EXTRACTED MATERIAL:

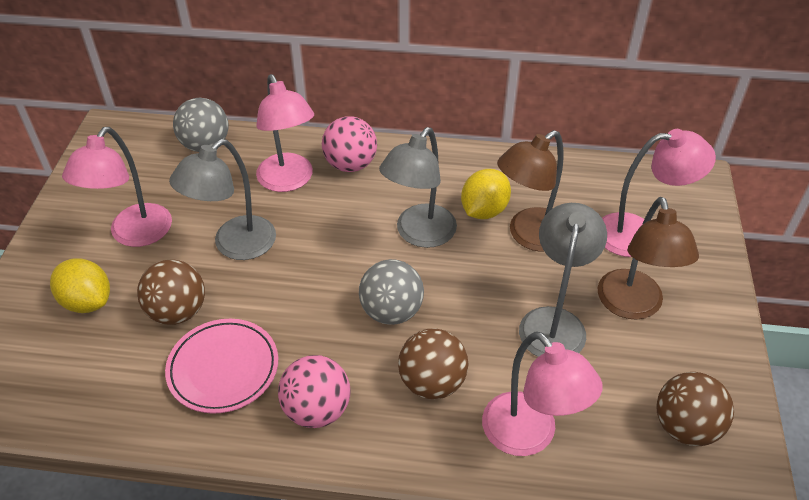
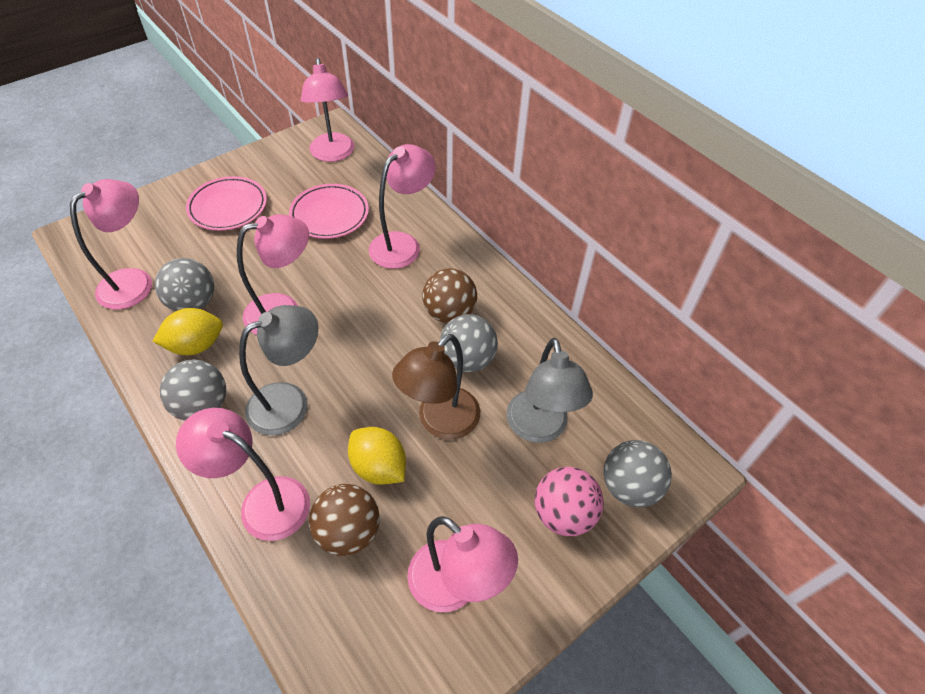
brown ball: [137,260,205,325] [398,329,468,399] [656,372,734,446] = 3 -> [309,484,380,556] [422,268,477,323] = 2
brown lamp: [497,130,564,252] [598,197,699,320] = 2 -> [392,334,480,440] = 1
grey ball: [173,98,228,152] [359,259,424,325] = 2 -> [155,258,214,311] [160,360,226,421] [440,314,498,372] [603,440,672,507] = 4
grey lamp: [169,139,276,260] [379,127,457,248] [519,203,607,357] = 3 -> [239,305,318,435] [506,338,593,443] = 2
pink ball: [278,355,351,428] [322,116,377,172] = 2 -> [535,467,604,536] = 1
pink lamp: [62,127,172,247] [256,74,314,192] [482,331,603,456] [602,129,716,257] = 4 -> [70,179,152,309] [176,408,310,541] [237,214,309,335] [301,58,355,162] [369,144,436,269] [407,516,518,612] = 6
pink plate: [165,319,278,414] = 1 -> [186,176,267,231] [289,184,369,239] = 2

WHAT YOU HAVE TO DO: Nothing but the lines from the one that contains "pink ball: [278,355,351,428]" through the end of the data above should appear, each reproduced exactly.

EXERCISE RESPONSE:
pink ball: [278,355,351,428] [322,116,377,172] = 2 -> [535,467,604,536] = 1
pink lamp: [62,127,172,247] [256,74,314,192] [482,331,603,456] [602,129,716,257] = 4 -> [70,179,152,309] [176,408,310,541] [237,214,309,335] [301,58,355,162] [369,144,436,269] [407,516,518,612] = 6
pink plate: [165,319,278,414] = 1 -> [186,176,267,231] [289,184,369,239] = 2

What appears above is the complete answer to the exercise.